### Problem
Beginning with the line of the entries below that holds "camera: 15 degrees right, 20 degrees down" and ending with the line that holds "(193, 475) = (236, 389): black", transcribe each line exactly as written. Pictures stay out.

### Dataset

────────────────────

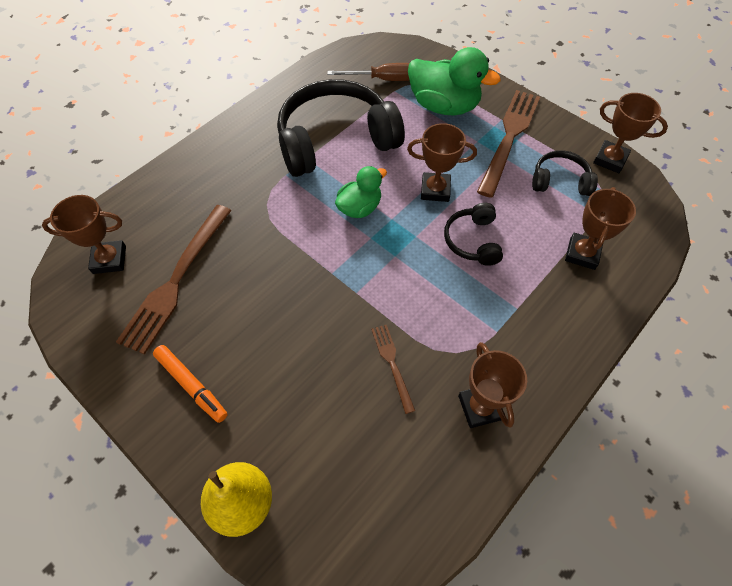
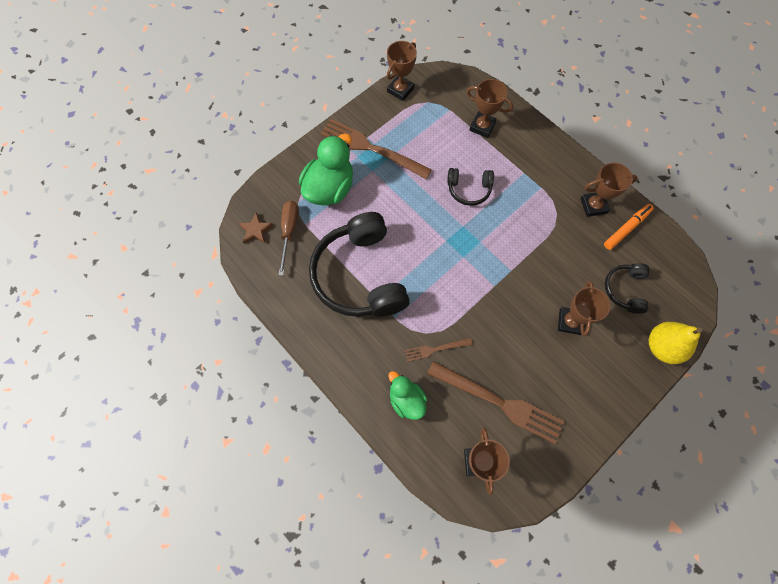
camera: 85 degrees left, 10 degrees up
(192, 385) = (586, 384): orange marker -> orange marker (626, 228)
(359, 208) = (434, 262): green duck -> green duck (406, 400)
(381, 55) = (255, 230): none -> brown star
(392, 363) = (565, 252): brown fork -> brown fork (435, 349)
(435, 190) = (420, 207): brown trophy -> brown trophy (570, 322)
(560, 181) = (418, 125): black headphones -> black headphones (625, 289)

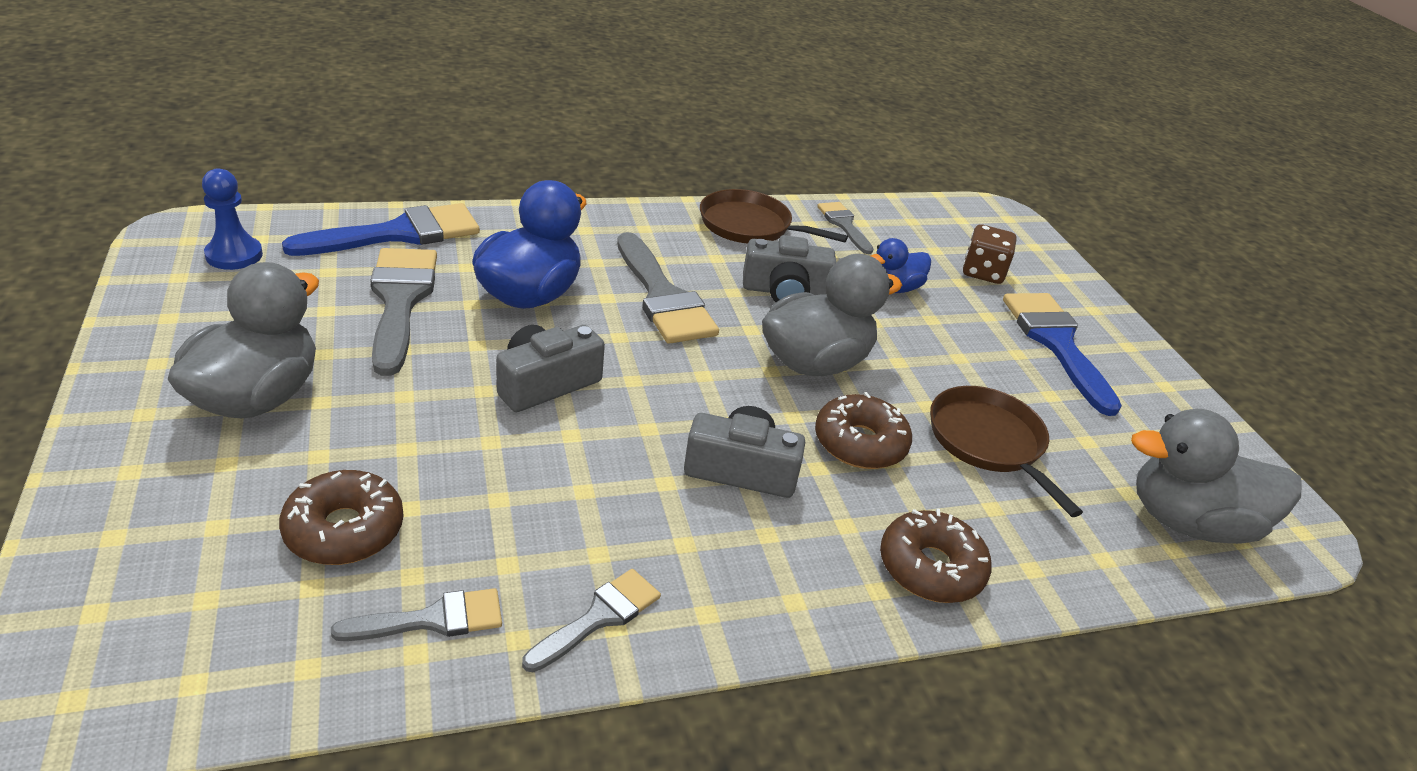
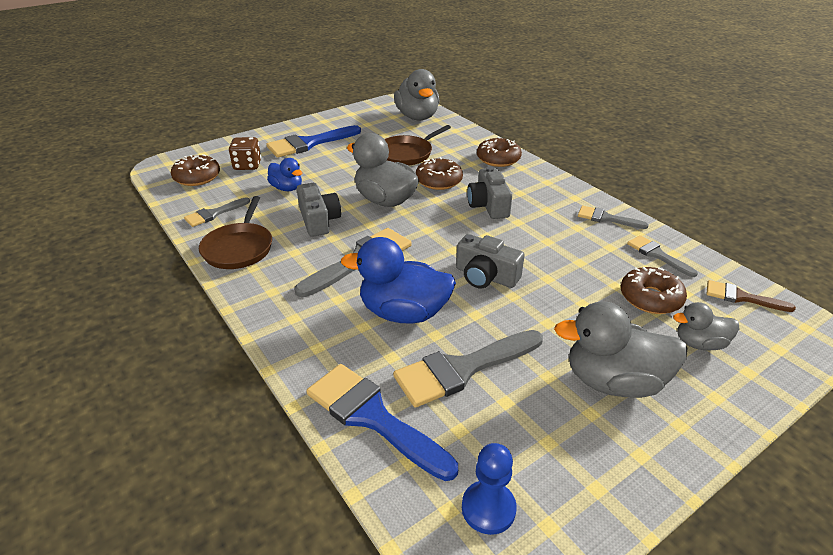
camera: 105 degrees left, 0 degrees up
(211, 520) = (699, 343): none -> grey duck
(224, 660) = (741, 297): none -> brown brush
(955, 230) = (197, 177): none -> brown donut

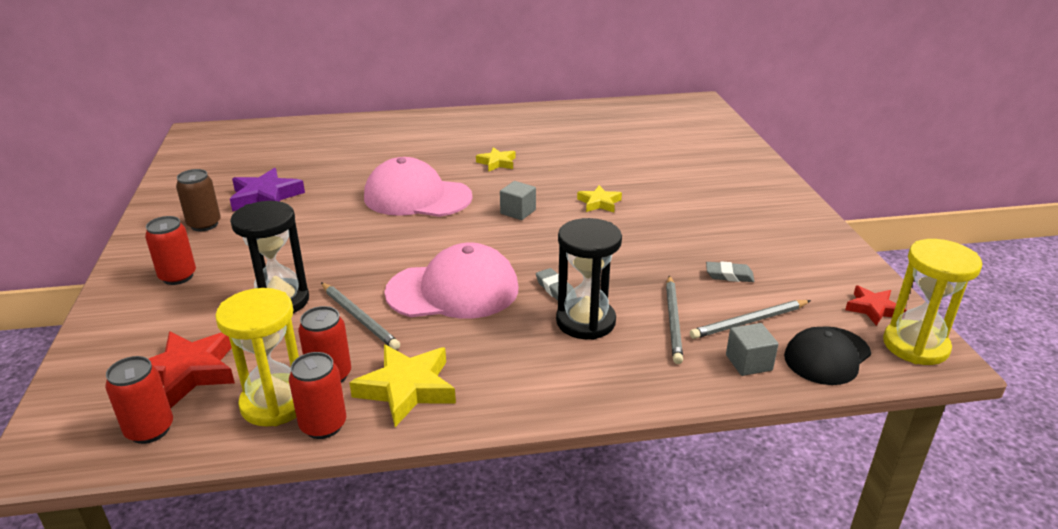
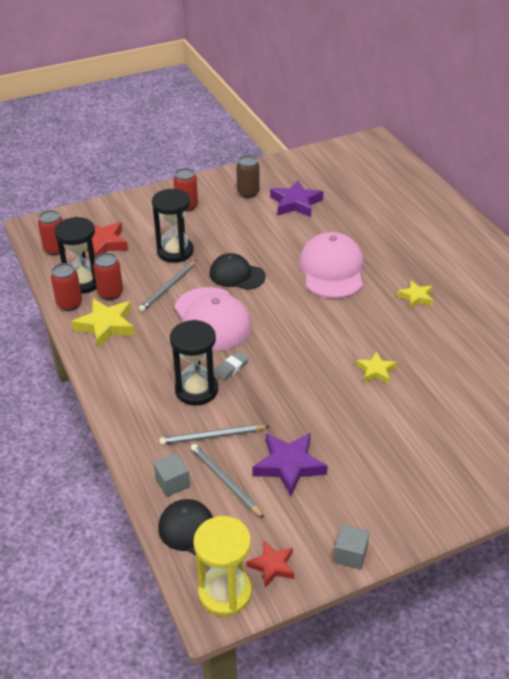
camera: 75 degrees right, 10 degrees up
(275, 403) = (83, 282): yellow hourglass -> black hourglass
(376, 259) = (236, 275): none -> black cap
(518, 212) = (336, 327): grey cube -> grey cube (350, 555)
(729, 275) = (289, 465): grey eraser -> purple star

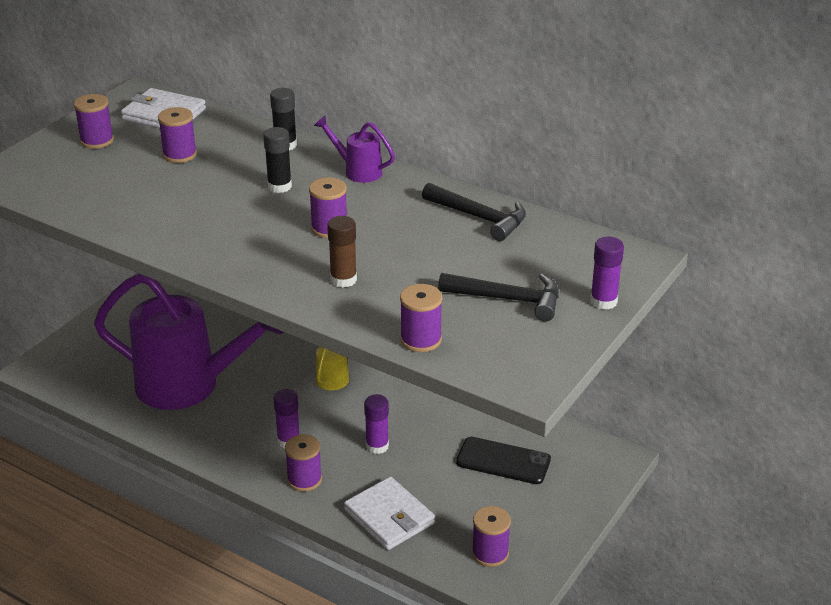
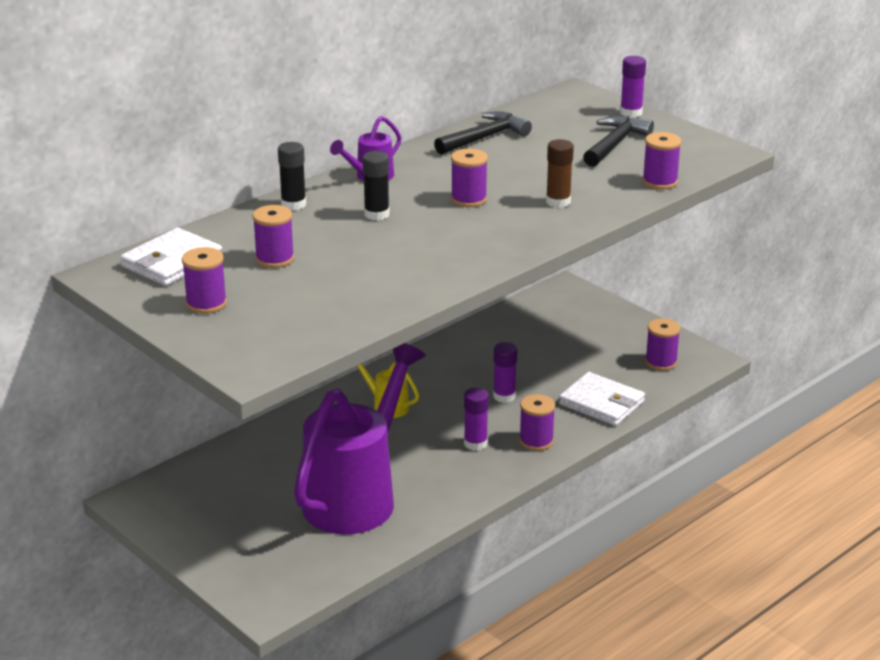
camera: 75 degrees left, 5 degrees down
(389, 517) = (601, 403): white wallet -> white wallet turned 60 degrees clockwise
(503, 461) = (550, 338): black phone -> none

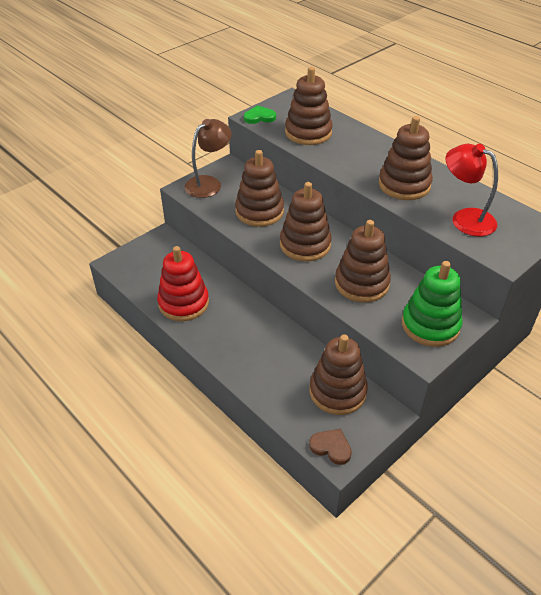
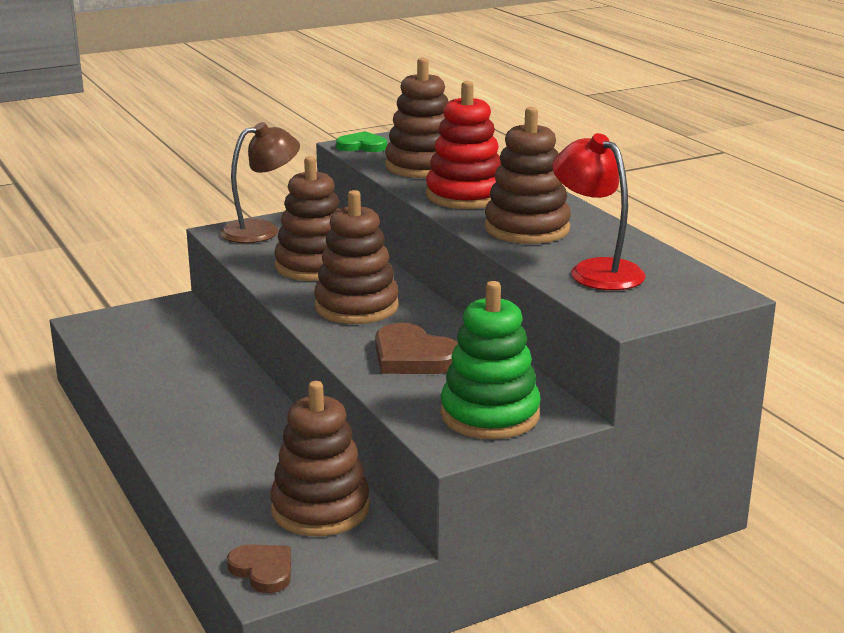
camera: 15 degrees right, 20 degrees down
(183, 303) = (154, 378): red stacking toy -> red stacking toy (465, 196)
(361, 283) = (413, 357): brown stacking toy -> brown heart

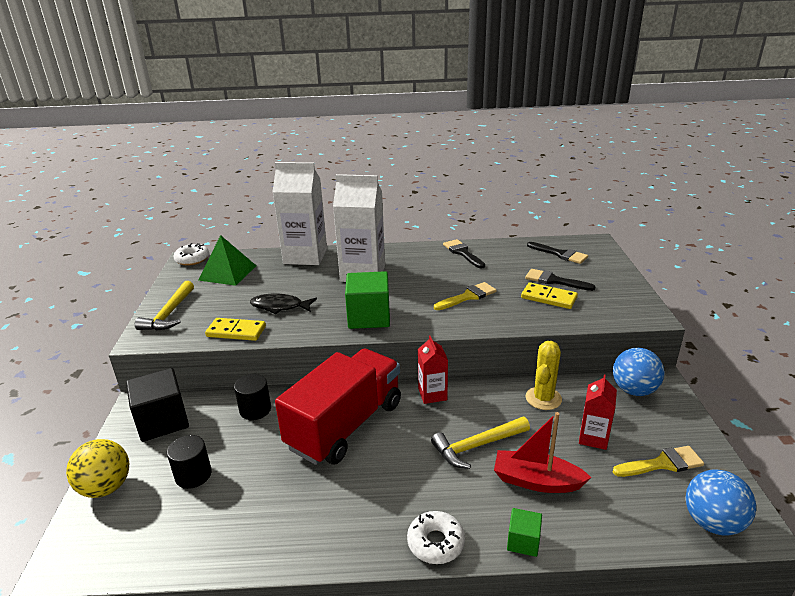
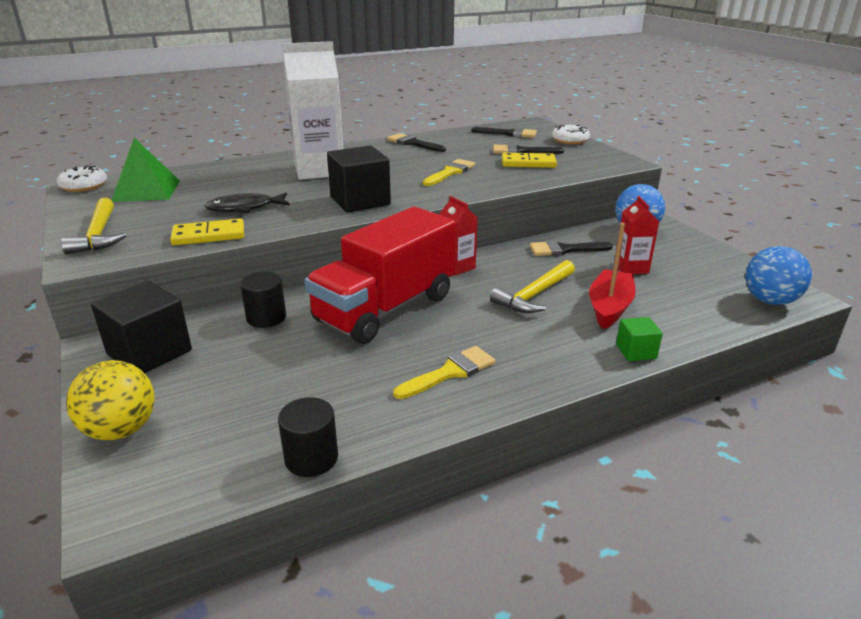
camera: 25 degrees left, 0 degrees up
(193, 475) = (236, 389): black cylinder -> black cylinder (311, 458)
(305, 256) = (236, 166): white carton -> none
(345, 425) = (385, 308): red truck -> red truck turned 150 degrees counterclockwise
(369, 317) = (360, 201): green cube -> black cube
(436, 542) = (558, 373): white donut -> white donut (570, 140)
(536, 481) = (609, 307): red boat -> red boat turned 120 degrees clockwise
(543, 398) = (564, 250): yellow cactus -> black brush
(662, 463) = (700, 272): yellow brush -> yellow brush (450, 372)

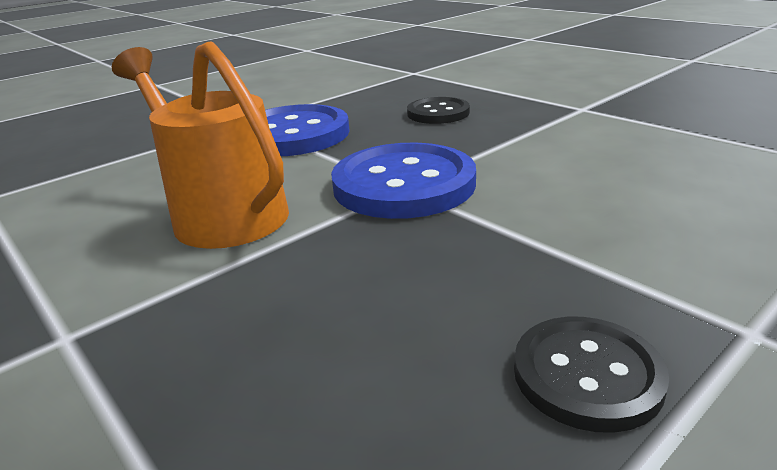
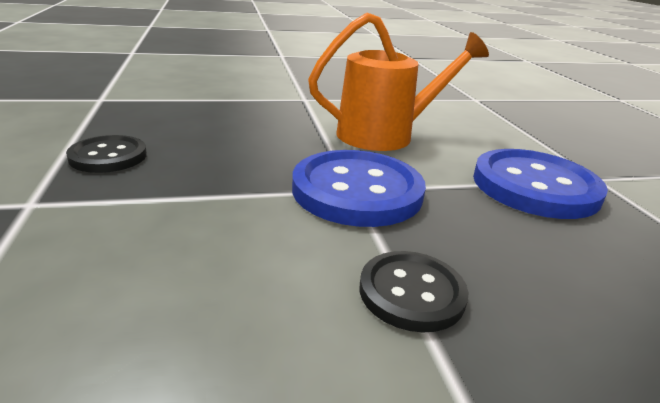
camera: 115 degrees right, 0 degrees up
(438, 113) = (569, 292): black button -> black button (411, 292)

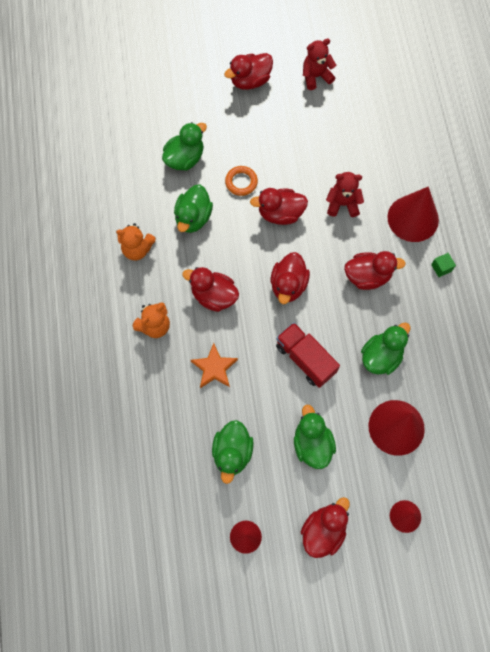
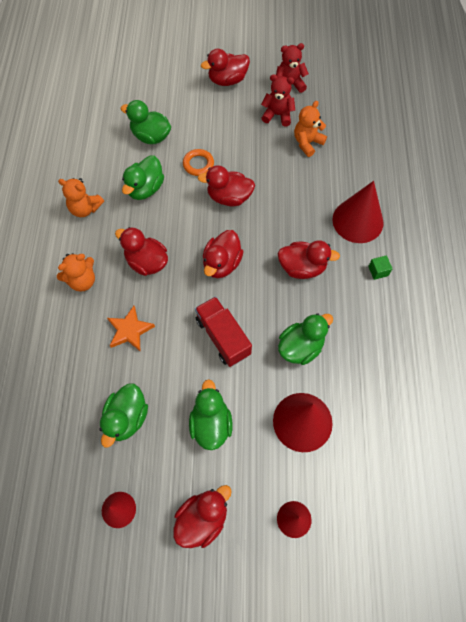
camera: 10 degrees right, 5 degrees down
(185, 158) = (151, 136): green duck -> green duck turned 120 degrees counterclockwise
(342, 204) = (291, 197): red teddy bear -> red teddy bear (277, 115)
(347, 141) = (307, 143): none -> orange teddy bear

────────────────────

### Output of the task
camera: 15 degrees right, 20 degrees down
(183, 303) = (154, 378): red stacking toy -> red stacking toy (465, 196)
(361, 283) = (413, 357): brown stacking toy -> brown heart

camera: 25 degrees left, 0 degrees up
(193, 475) = (236, 389): black cylinder -> black cylinder (311, 458)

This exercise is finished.